What you will do: Your answer is the lines below, exactly, from the one that contains "C2: 3.3nF (DGND, N18) -> 3.3nF (N18, N25)" through the one that contains "TR3: NMOS (G", both included.
### Study material
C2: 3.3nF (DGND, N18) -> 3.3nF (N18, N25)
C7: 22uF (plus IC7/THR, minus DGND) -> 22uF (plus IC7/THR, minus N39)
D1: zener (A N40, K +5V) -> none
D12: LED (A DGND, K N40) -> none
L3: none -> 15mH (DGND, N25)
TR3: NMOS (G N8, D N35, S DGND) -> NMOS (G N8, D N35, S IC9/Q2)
######
### Study material
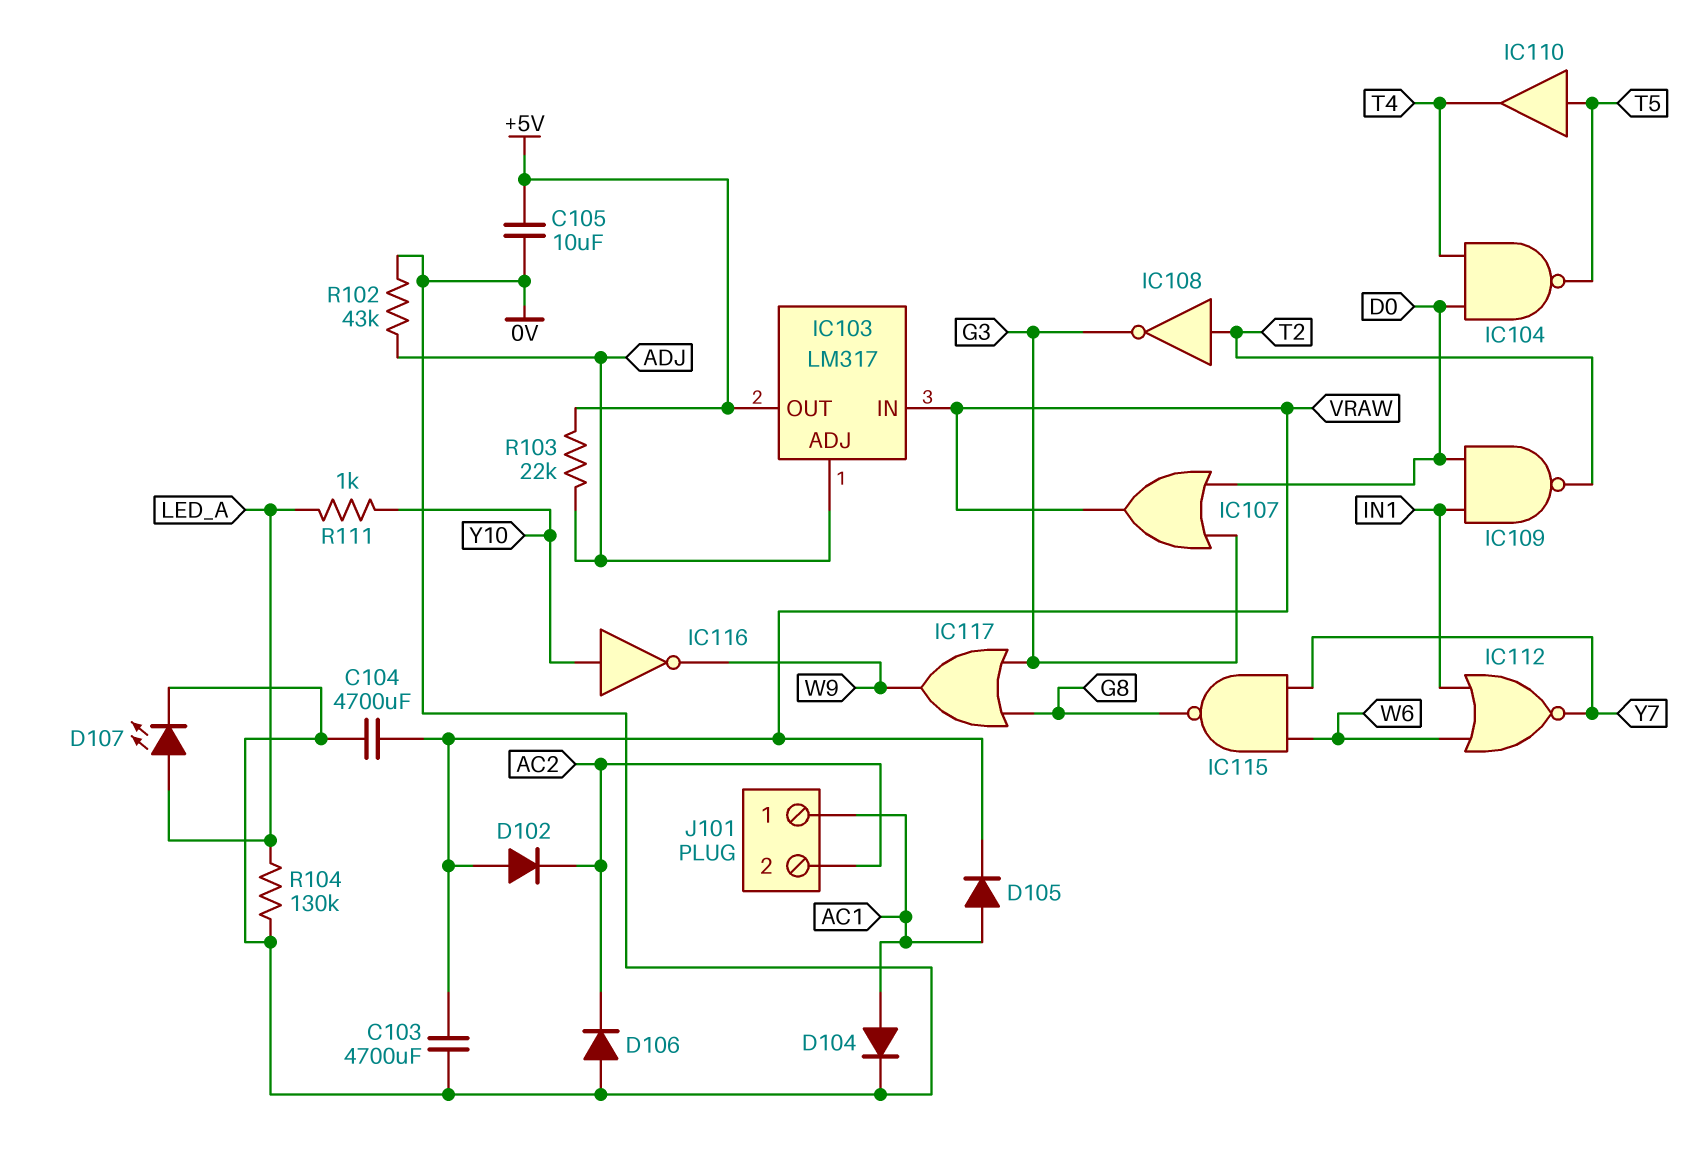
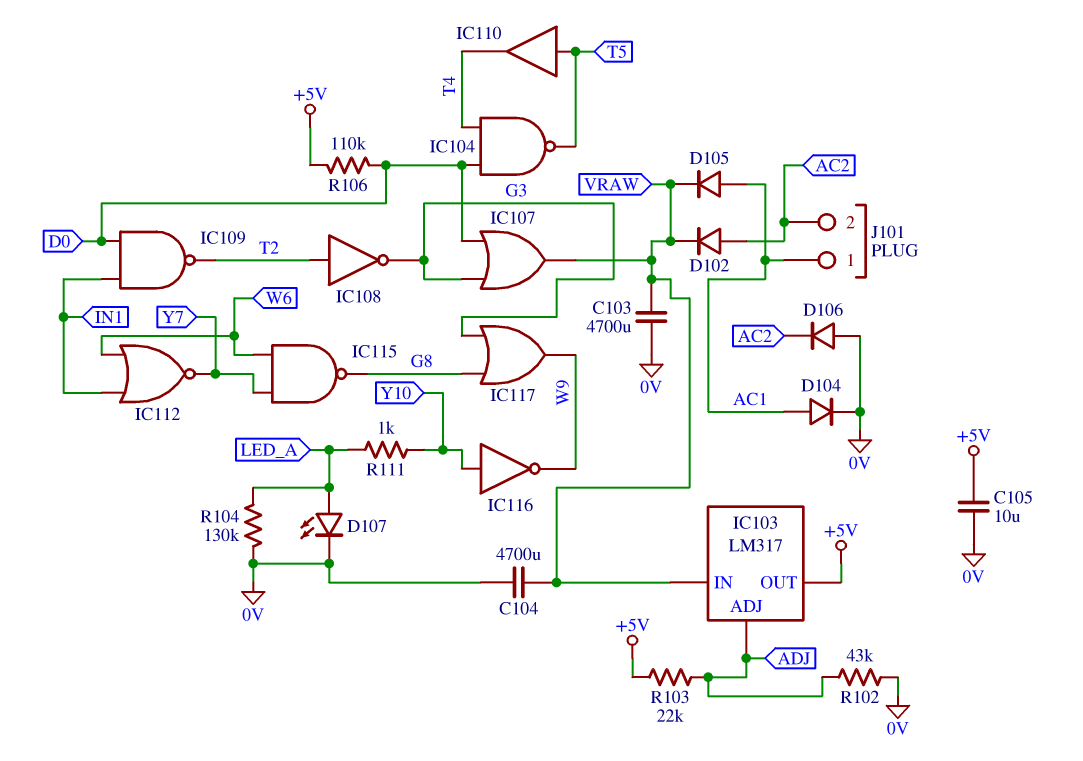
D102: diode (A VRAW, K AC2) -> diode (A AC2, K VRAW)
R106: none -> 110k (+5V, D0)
######
Reply to the exercise:
C2: 3.3nF (DGND, N18) -> 3.3nF (N18, N25)
C7: 22uF (plus IC7/THR, minus DGND) -> 22uF (plus IC7/THR, minus N39)
D1: zener (A N40, K +5V) -> none
D12: LED (A DGND, K N40) -> none
L3: none -> 15mH (DGND, N25)
TR3: NMOS (G N8, D N35, S DGND) -> NMOS (G N8, D N35, S IC9/Q2)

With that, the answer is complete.